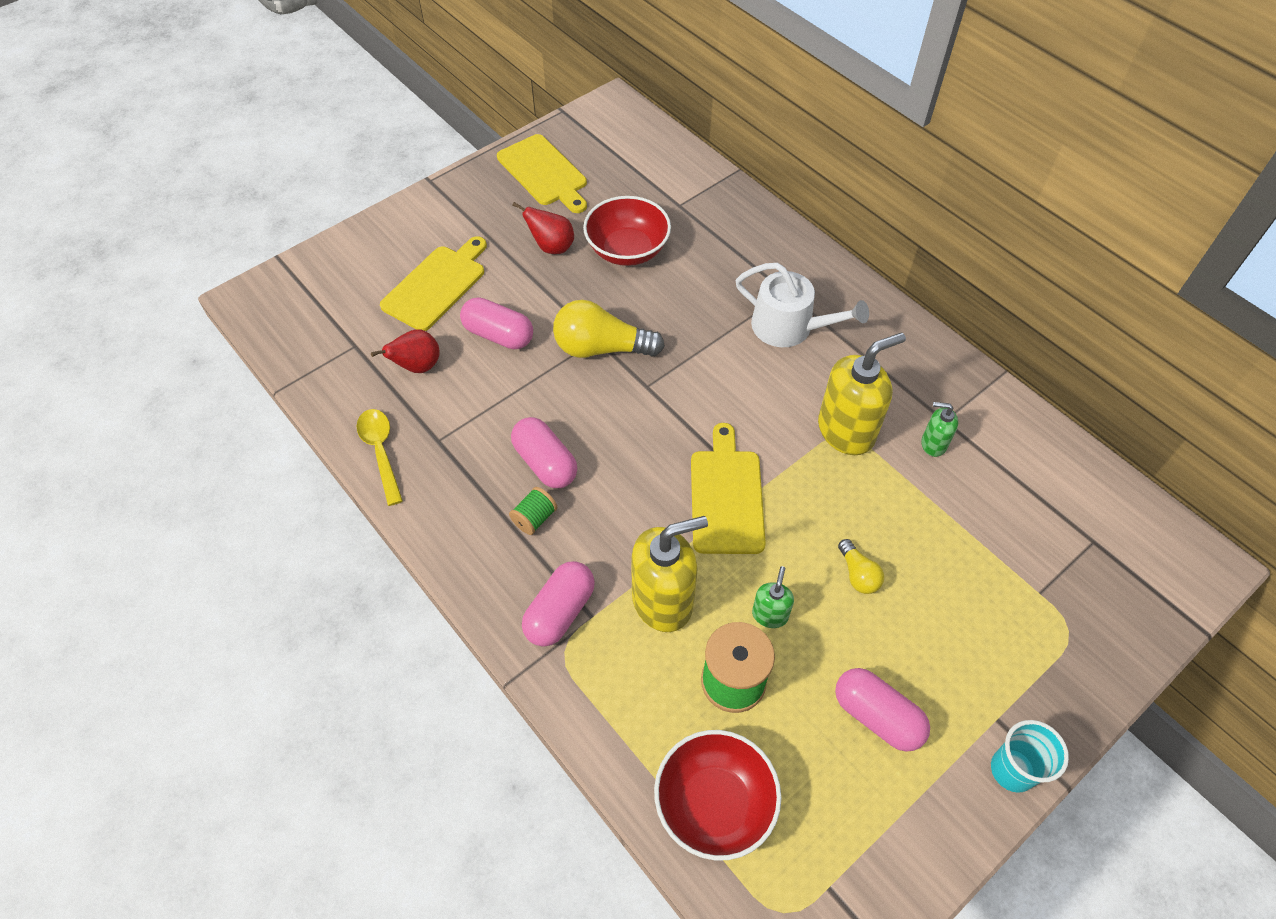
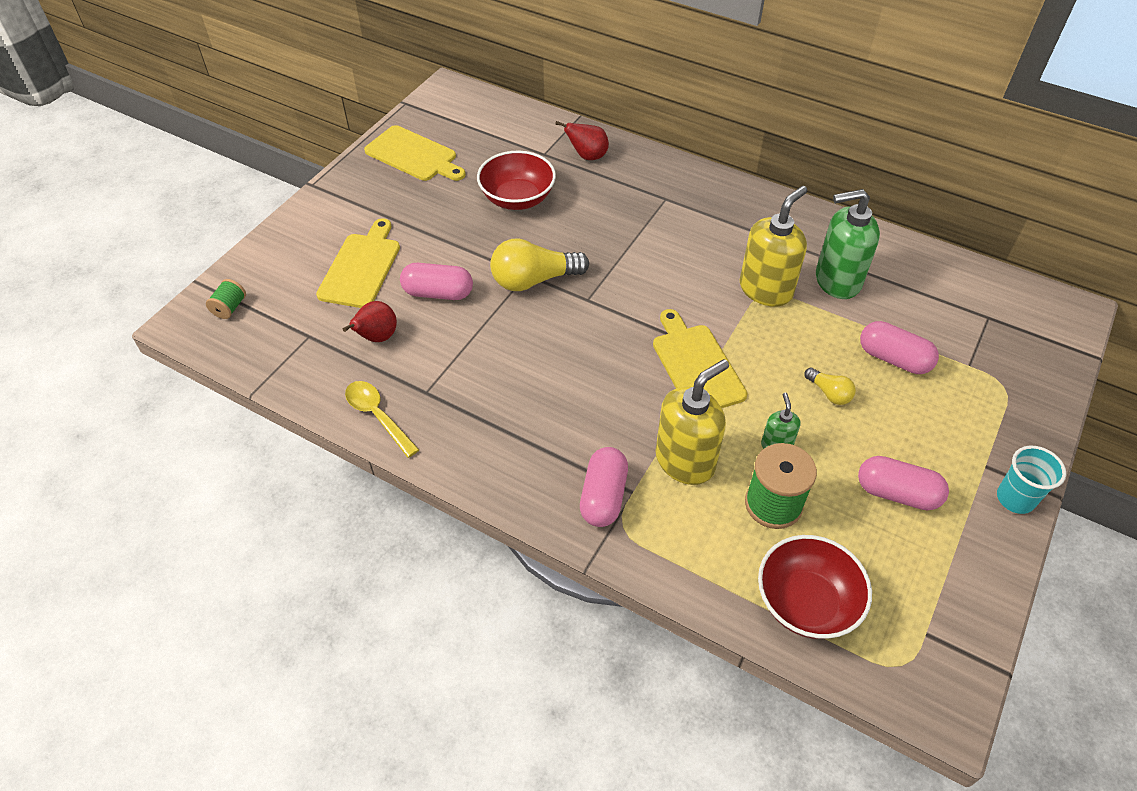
camera: 20 degrees left, 5 degrees down
(534, 518) = (544, 429): green spool -> green spool (230, 308)
(545, 463) = (531, 383): pink capsule -> pink capsule (893, 359)
(551, 247) = (450, 212): red pear -> red pear (587, 156)
(789, 327) = (682, 224): white watering can -> none
(933, 444) = (837, 281): green soap dispenser -> green soap dispenser, size x2.02

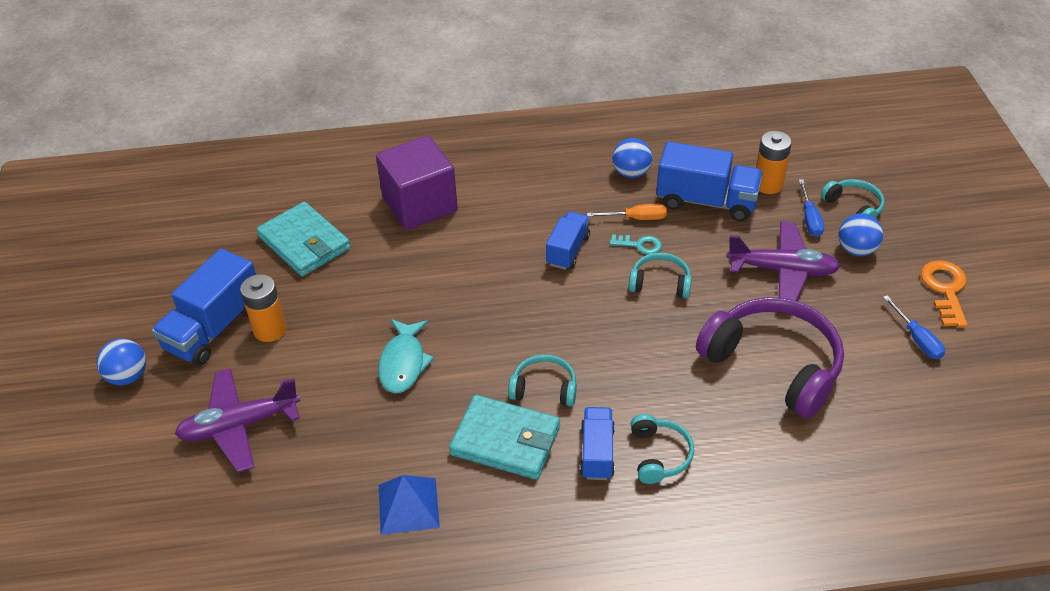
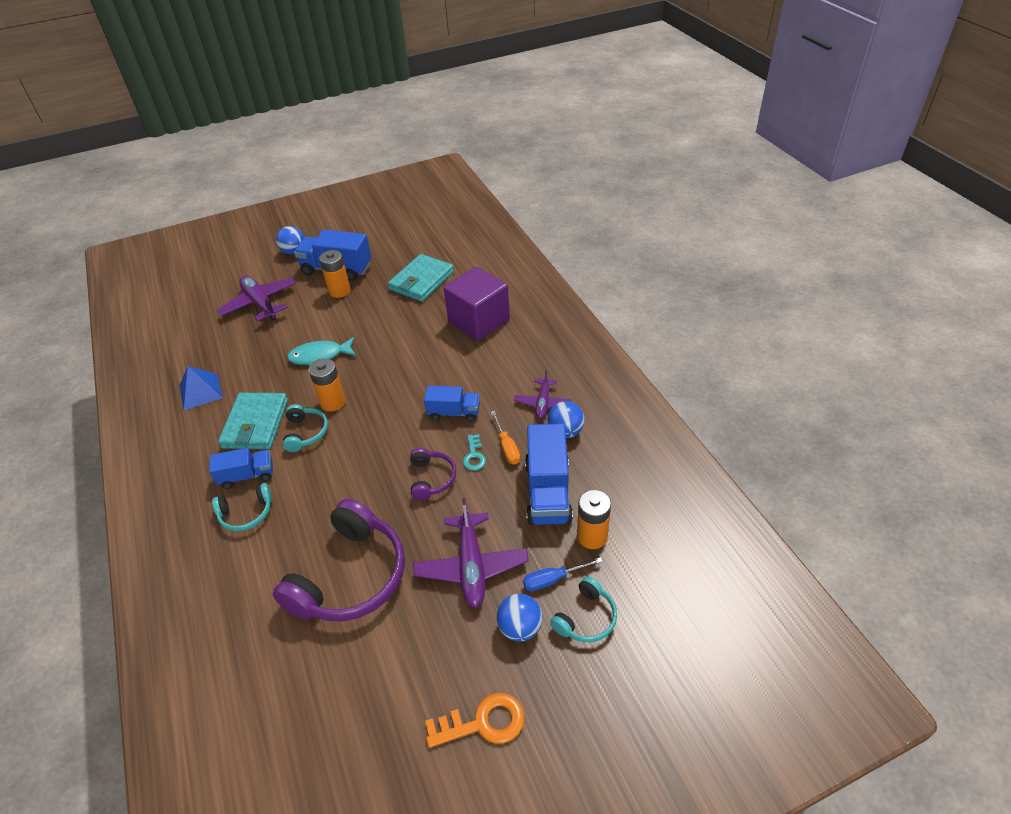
camera: 75 degrees right, 0 degrees up
(501, 357) = (332, 402): none -> orange battery
(583, 180) = (543, 403): none -> purple plane
(660, 283) = (431, 478): turquoise headphones -> purple headphones
(917, 339) = (404, 698): blue screwdriver -> none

____

* Task prompt *
Nothing but the records themselves, exact and complete, should be returned; leave the pictures out.

* Task solution *
camera: 20 degrees left, 5 degrees down
(534, 518) = (544, 429): green spool -> green spool (230, 308)
(545, 463) = (531, 383): pink capsule -> pink capsule (893, 359)
(551, 247) = (450, 212): red pear -> red pear (587, 156)
(789, 327) = (682, 224): white watering can -> none
(933, 444) = (837, 281): green soap dispenser -> green soap dispenser, size x2.02

camera: 75 degrees right, 0 degrees up
(501, 357) = (332, 402): none -> orange battery
(583, 180) = (543, 403): none -> purple plane
(660, 283) = (431, 478): turquoise headphones -> purple headphones
(917, 339) = (404, 698): blue screwdriver -> none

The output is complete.